- [Directions for this task]
Nothing outside the stretch is wanted. Repeat exactly the lines of the listing below from the one that contains "green circle: (659, 419) -> (829, 319), moved" through the one that contains "pink square: (94, 519)", both ends included.

Dataset section start

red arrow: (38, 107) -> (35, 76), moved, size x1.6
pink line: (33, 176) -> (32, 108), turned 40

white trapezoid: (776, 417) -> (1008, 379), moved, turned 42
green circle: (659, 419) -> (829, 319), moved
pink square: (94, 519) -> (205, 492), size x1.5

Dataset section end
Dataset section start

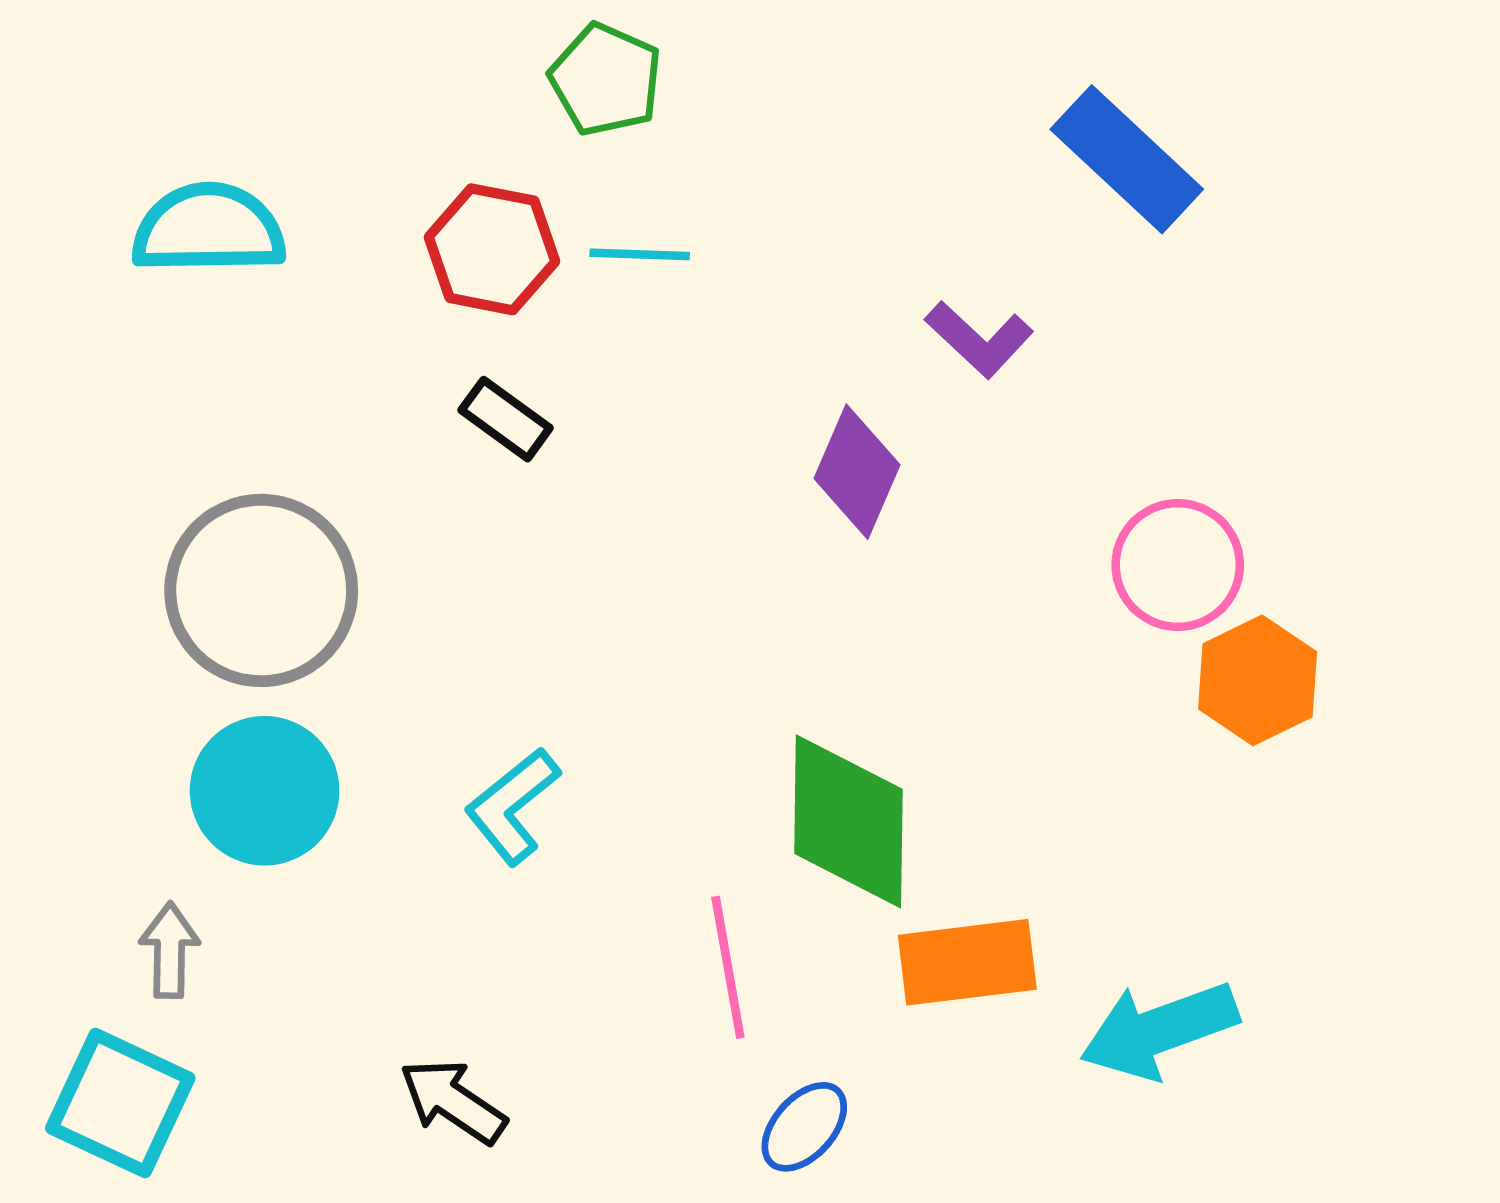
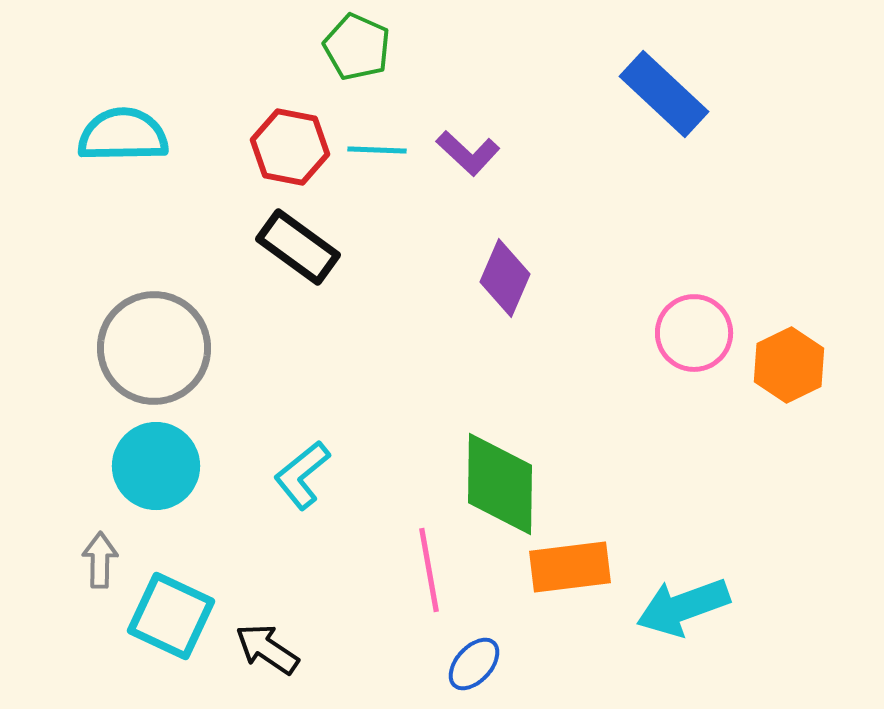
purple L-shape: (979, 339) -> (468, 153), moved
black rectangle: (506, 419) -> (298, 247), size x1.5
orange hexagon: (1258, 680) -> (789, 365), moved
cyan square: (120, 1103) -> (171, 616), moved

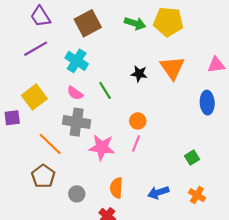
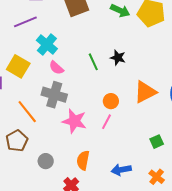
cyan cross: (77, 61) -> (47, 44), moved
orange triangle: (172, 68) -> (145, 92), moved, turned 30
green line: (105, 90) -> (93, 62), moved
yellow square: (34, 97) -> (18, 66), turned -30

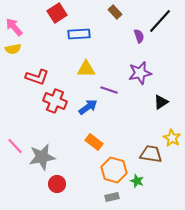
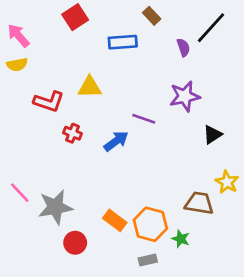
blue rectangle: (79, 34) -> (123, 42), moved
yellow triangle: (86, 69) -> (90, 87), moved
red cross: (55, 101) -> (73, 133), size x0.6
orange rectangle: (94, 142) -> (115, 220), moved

Dataset section end

- [Your response]
green circle: (659, 419) -> (829, 319), moved
pink square: (94, 519) -> (205, 492), size x1.5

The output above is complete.